(Object tracking records)

------------

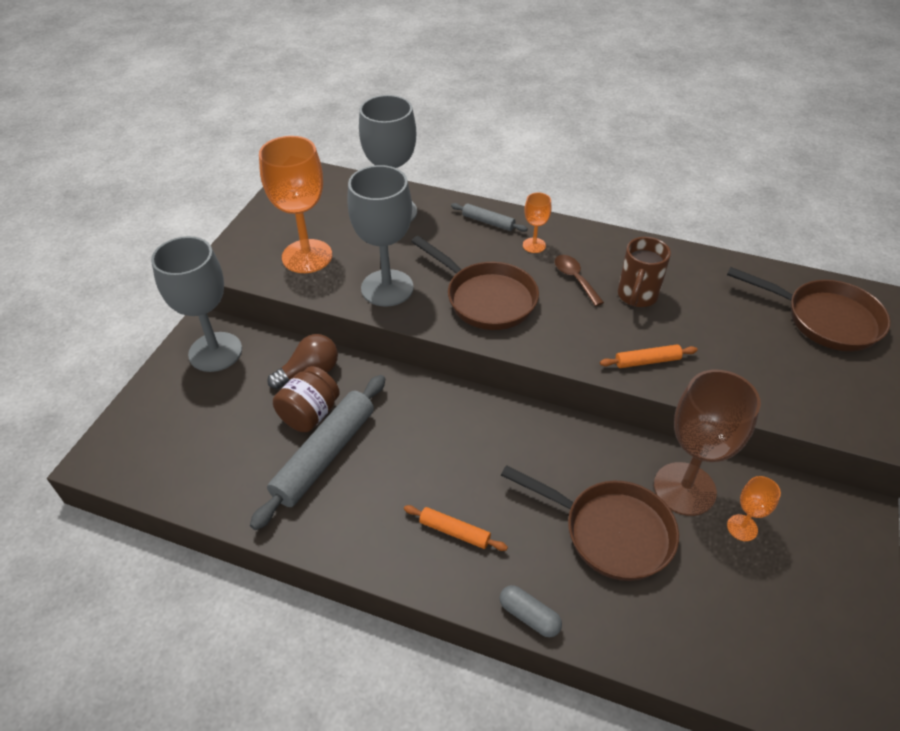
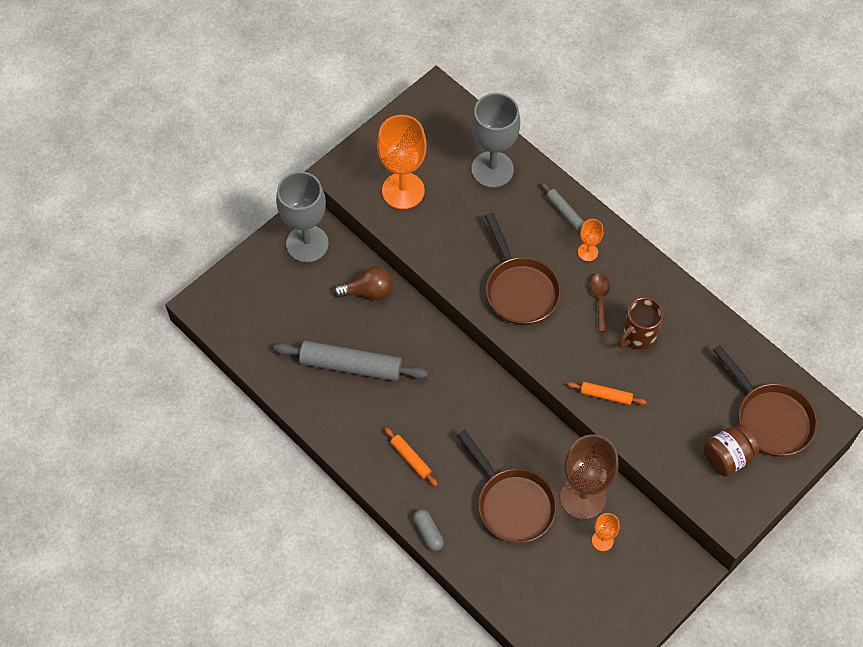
camera: 25 degrees right, 15 degrees up
grey rolling pin [250,375,385,530] -> grey rolling pin turned 45 degrees clockwise [273,341,428,381]
brown jar [273,366,340,432] -> brown jar moved to [703,424,759,477]
grey goblet [347,165,414,307] -> none

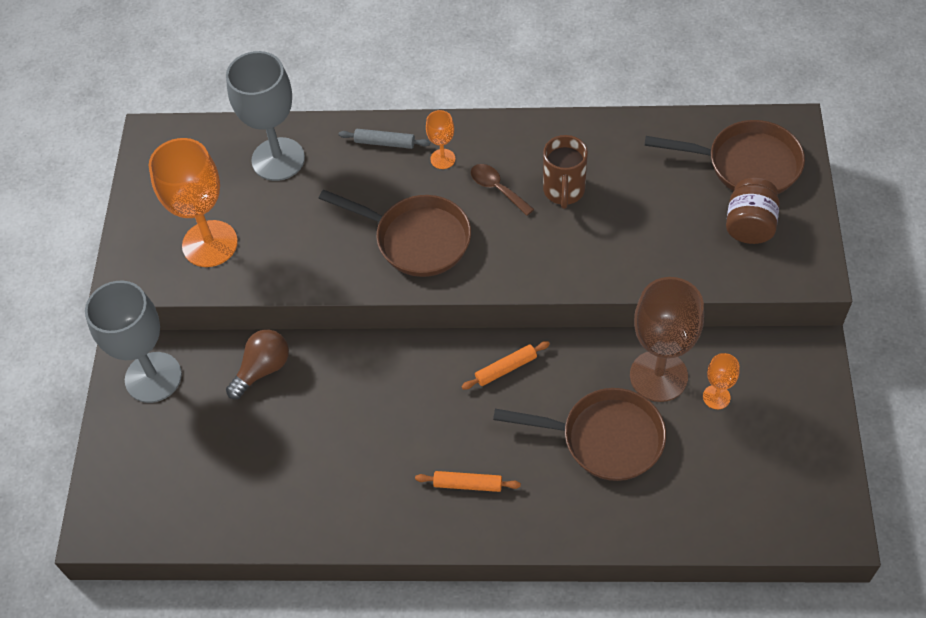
camera: 40 degrees left, 5 degrees down
grey rolling pin [273,341,428,381] -> none
grey capsule [413,509,444,551] -> none
orange rolling pin [567,382,647,405] -> orange rolling pin moved to [461,341,550,390]

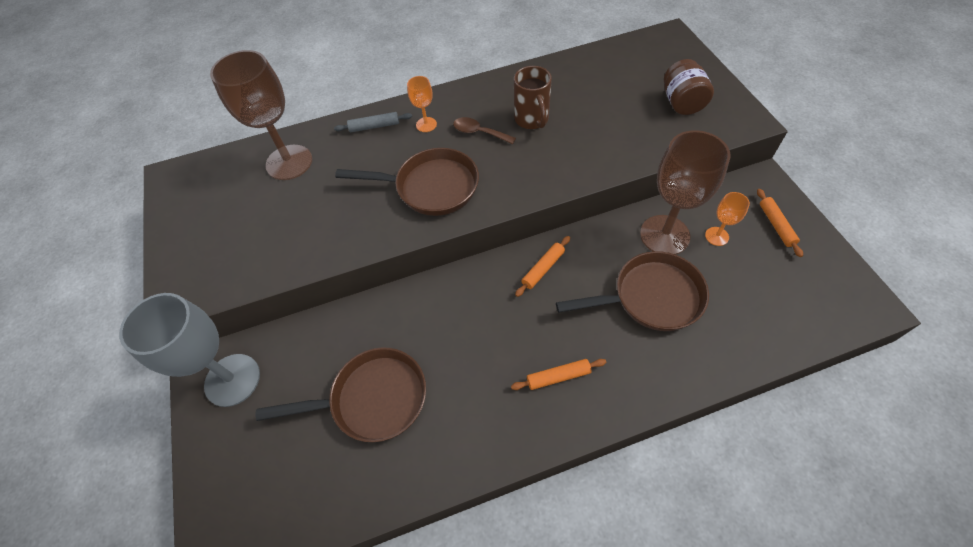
camera: 20 degrees left, 0 degrees up
orange goblet [148,138,238,267] -> none
grey goblet [226,51,305,181] -> brown goblet [210,50,312,180]
brown light bulb [226,330,289,399] -> none
brown pan [645,120,805,194] -> brown pan moved to [255,347,426,442]
none -> orange rolling pin [757,189,803,257]

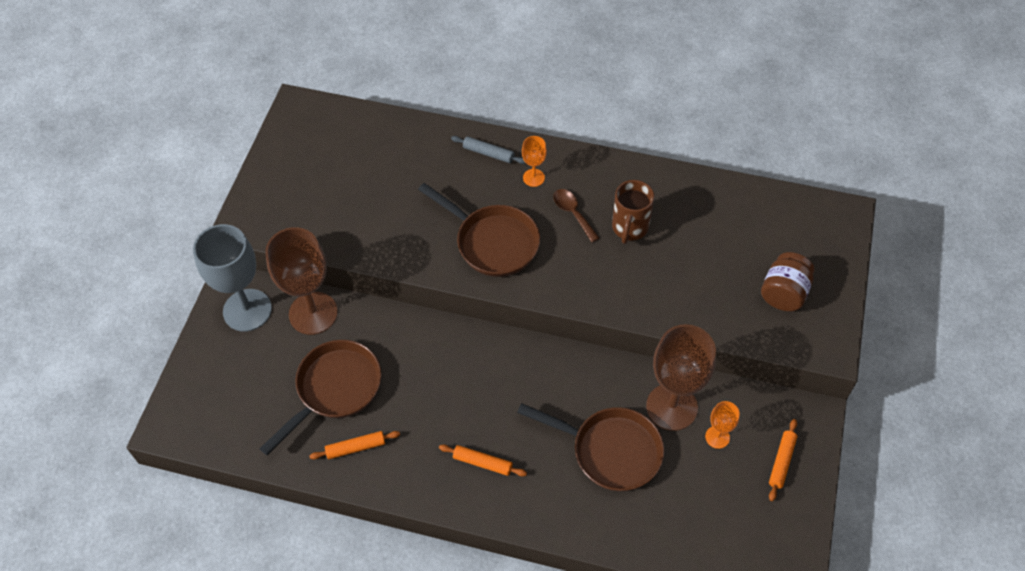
camera: 30 degrees right, 0 degrees up
brown goblet [210,50,312,180] -> brown goblet moved to [265,227,338,335]
brown pan [255,347,426,442] -> brown pan turned 75 degrees counterclockwise [259,340,382,455]
orange rolling pin [515,236,570,297] -> orange rolling pin moved to [310,431,400,459]

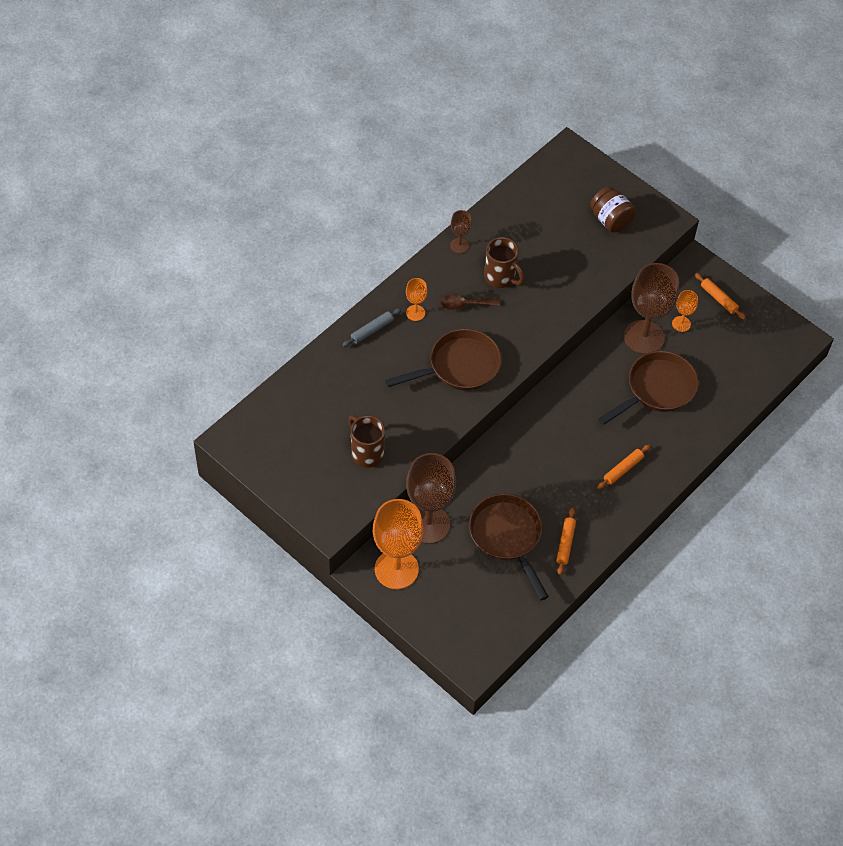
camera: 65 degrees left, 0 degrees up
grey goblet [193,224,272,332] -> orange goblet [373,499,423,589]
none -> brown mug [348,415,385,468]
none -> brown goblet [450,210,472,253]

------------

◆ What is needed: From the first line above to the line containing "none -> brown mug [348,415,385,468]", repeat each line exactly. Pictures stay out.

◆ Solution to this problem:
camera: 25 degrees right, 15 degrees up
grey rolling pin [250,375,385,530] -> grey rolling pin turned 45 degrees clockwise [273,341,428,381]
brown jar [273,366,340,432] -> brown jar moved to [703,424,759,477]
grey goblet [347,165,414,307] -> none

camera: 40 degrees left, 5 degrees down
grey rolling pin [273,341,428,381] -> none
grey capsule [413,509,444,551] -> none
orange rolling pin [567,382,647,405] -> orange rolling pin moved to [461,341,550,390]

camera: 20 degrees left, 0 degrees up
orange goblet [148,138,238,267] -> none
grey goblet [226,51,305,181] -> brown goblet [210,50,312,180]
brown light bulb [226,330,289,399] -> none
brown pan [645,120,805,194] -> brown pan moved to [255,347,426,442]
none -> orange rolling pin [757,189,803,257]

camera: 30 degrees right, 0 degrees up
brown goblet [210,50,312,180] -> brown goblet moved to [265,227,338,335]
brown pan [255,347,426,442] -> brown pan turned 75 degrees counterclockwise [259,340,382,455]
orange rolling pin [515,236,570,297] -> orange rolling pin moved to [310,431,400,459]

camera: 65 degrees left, 0 degrees up
grey goblet [193,224,272,332] -> orange goblet [373,499,423,589]
none -> brown mug [348,415,385,468]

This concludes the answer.